[Task input]

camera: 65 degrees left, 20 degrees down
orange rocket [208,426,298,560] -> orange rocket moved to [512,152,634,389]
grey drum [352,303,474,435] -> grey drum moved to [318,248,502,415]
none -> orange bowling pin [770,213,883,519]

* * *

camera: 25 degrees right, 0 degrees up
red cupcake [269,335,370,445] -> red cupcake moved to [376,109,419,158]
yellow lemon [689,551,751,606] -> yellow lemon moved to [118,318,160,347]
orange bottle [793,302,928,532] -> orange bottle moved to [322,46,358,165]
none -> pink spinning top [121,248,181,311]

[Action item]
Keep both end lines and retype everything in the records above from the line containing "yellow lemon [689,551,751,606]" through the line containing "none -> pink spinning top [121,248,181,311]", exactly, with nothing else.

[Answer area]
yellow lemon [689,551,751,606] -> yellow lemon moved to [118,318,160,347]
orange bottle [793,302,928,532] -> orange bottle moved to [322,46,358,165]
none -> pink spinning top [121,248,181,311]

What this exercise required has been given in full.